EXERCISE INSTRUCTIONS:
Your answer is to be the exact text of the lines from the one containing "orange watering can: 3 -> 2" through the final line of the entries, restated in full, with pictures omitted.

"""

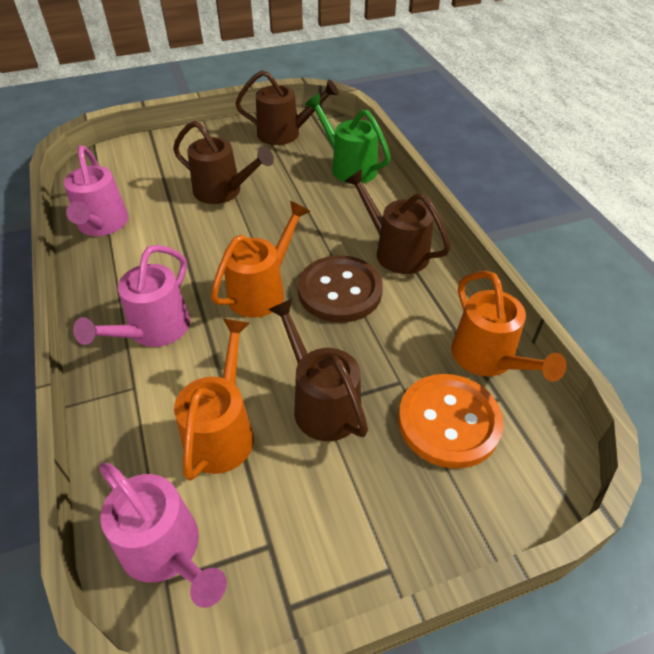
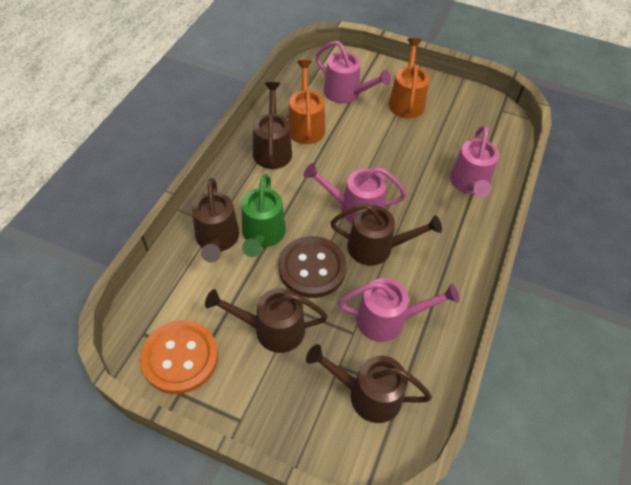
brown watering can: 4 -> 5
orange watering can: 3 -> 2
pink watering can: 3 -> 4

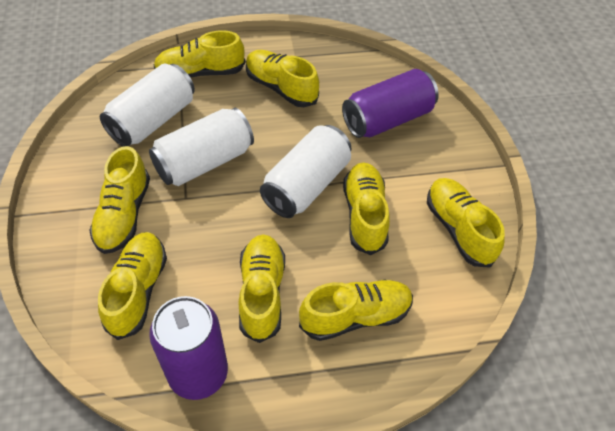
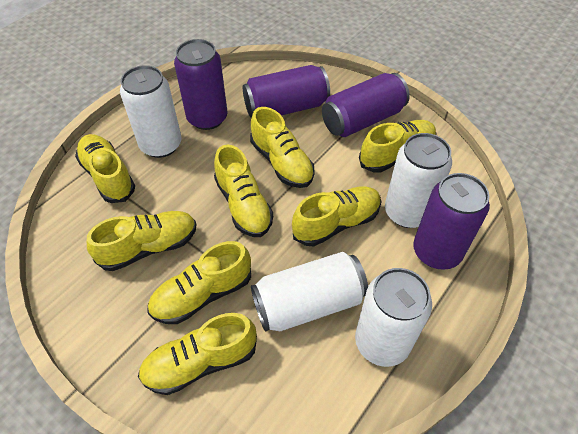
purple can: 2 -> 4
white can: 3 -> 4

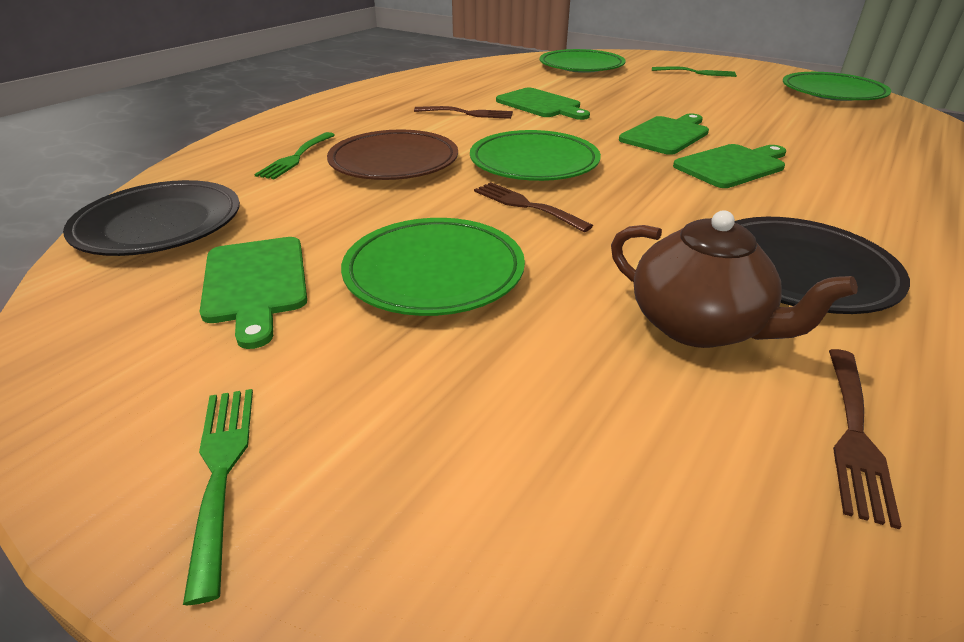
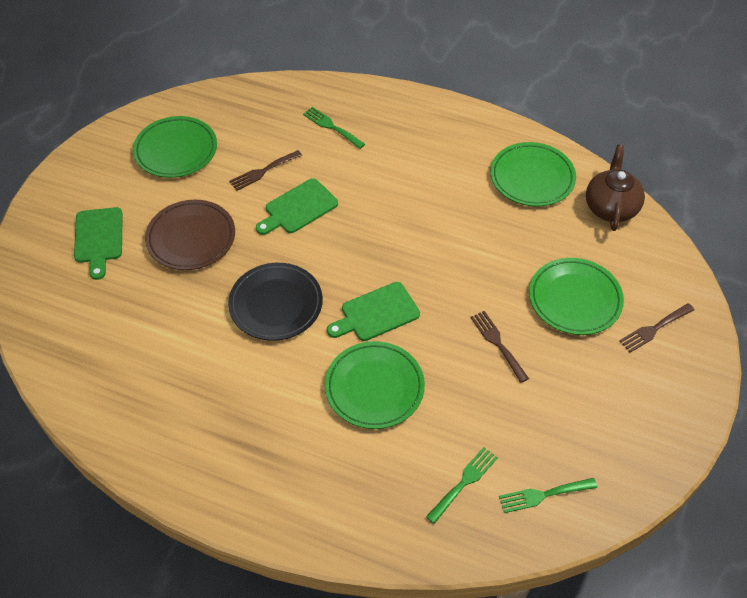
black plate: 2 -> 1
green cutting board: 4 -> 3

"""

FINISHED TASK:
orange watering can: 3 -> 2
pink watering can: 3 -> 4

purple can: 2 -> 4
white can: 3 -> 4

black plate: 2 -> 1
green cutting board: 4 -> 3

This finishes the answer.